> [Activity] Each line from the one containing "D5: diode BAV21 (A W31, K 5V) -> none" through the last line of the records is to be repeated exactly, with all pictures left out.
BEGIN Given data
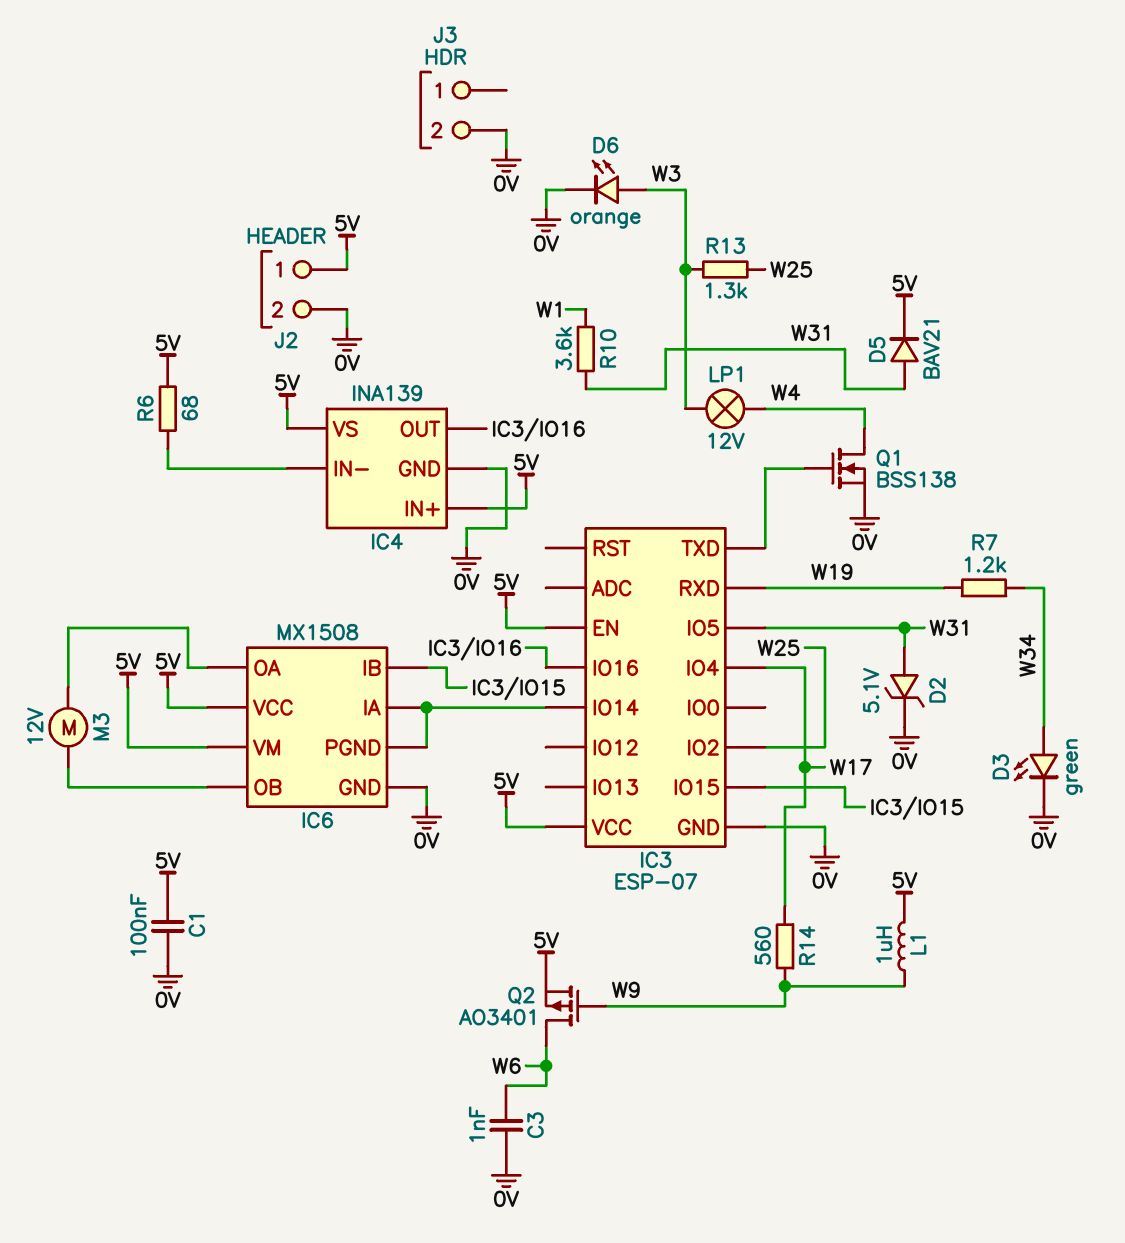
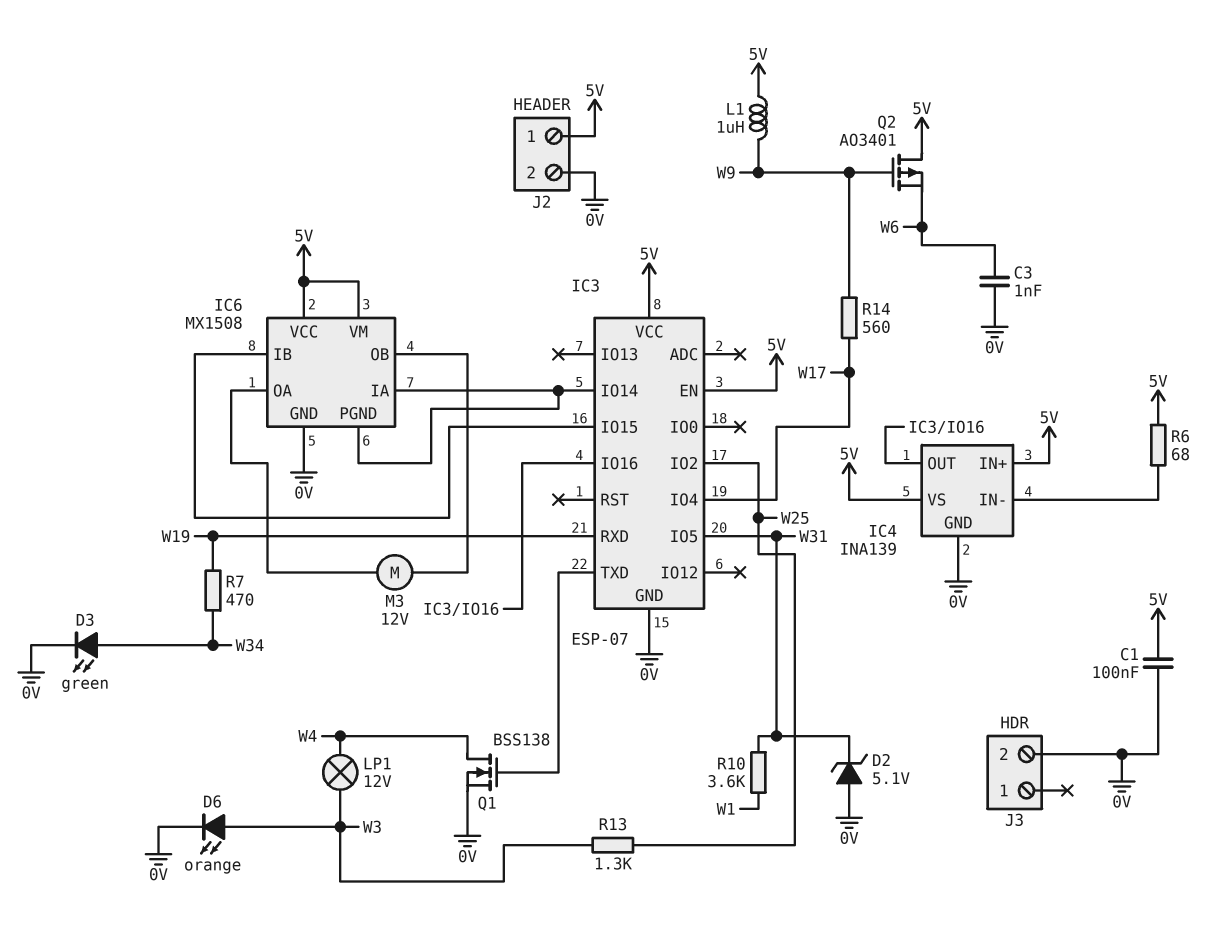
D2: zener 5.1V (A W31, K 0V) -> zener 5.1V (A 0V, K W31)
D5: diode BAV21 (A W31, K 5V) -> none
Q2: PMOS AO3401 (G W9, D W6, S 5V) -> PMOS AO3401 (G W9, D 5V, S W6)
R7: 1.2k (W19, W34) -> 470 (W19, W34)

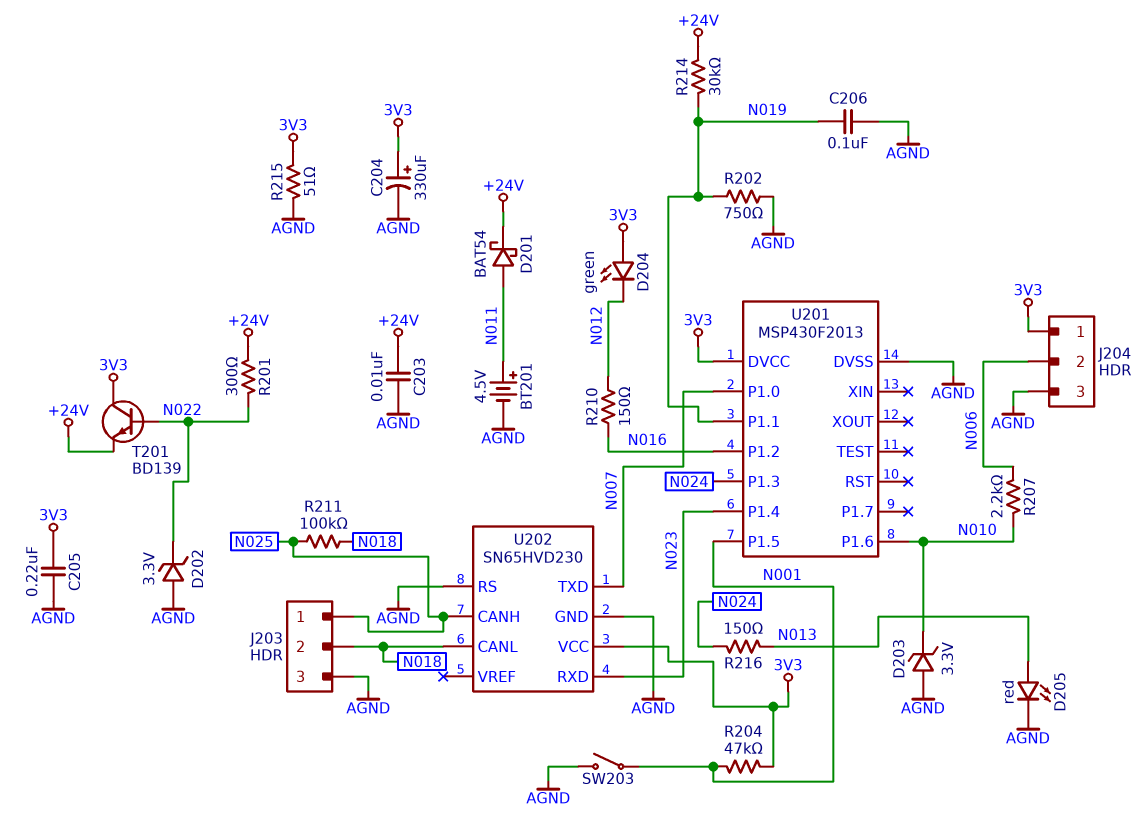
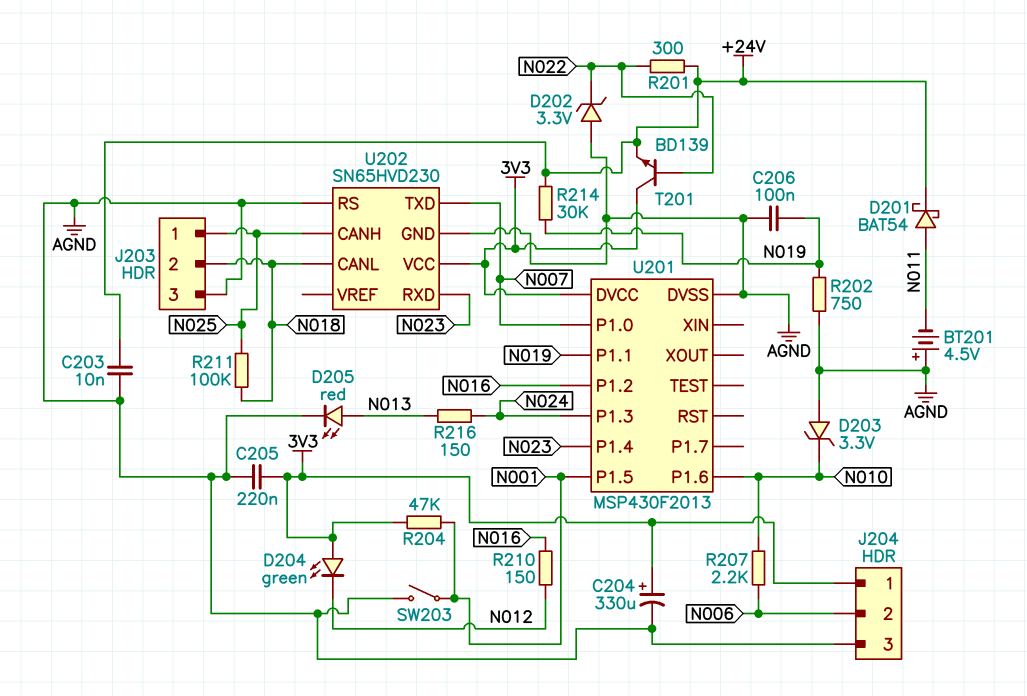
BT201: 4.5V (plus N011, minus AGND) -> 4.5V (plus AGND, minus N011)
R215: 51 (3V3, AGND) -> none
END Given data
> [Answer for the task]
D5: diode BAV21 (A W31, K 5V) -> none
Q2: PMOS AO3401 (G W9, D W6, S 5V) -> PMOS AO3401 (G W9, D 5V, S W6)
R7: 1.2k (W19, W34) -> 470 (W19, W34)

BT201: 4.5V (plus N011, minus AGND) -> 4.5V (plus AGND, minus N011)
R215: 51 (3V3, AGND) -> none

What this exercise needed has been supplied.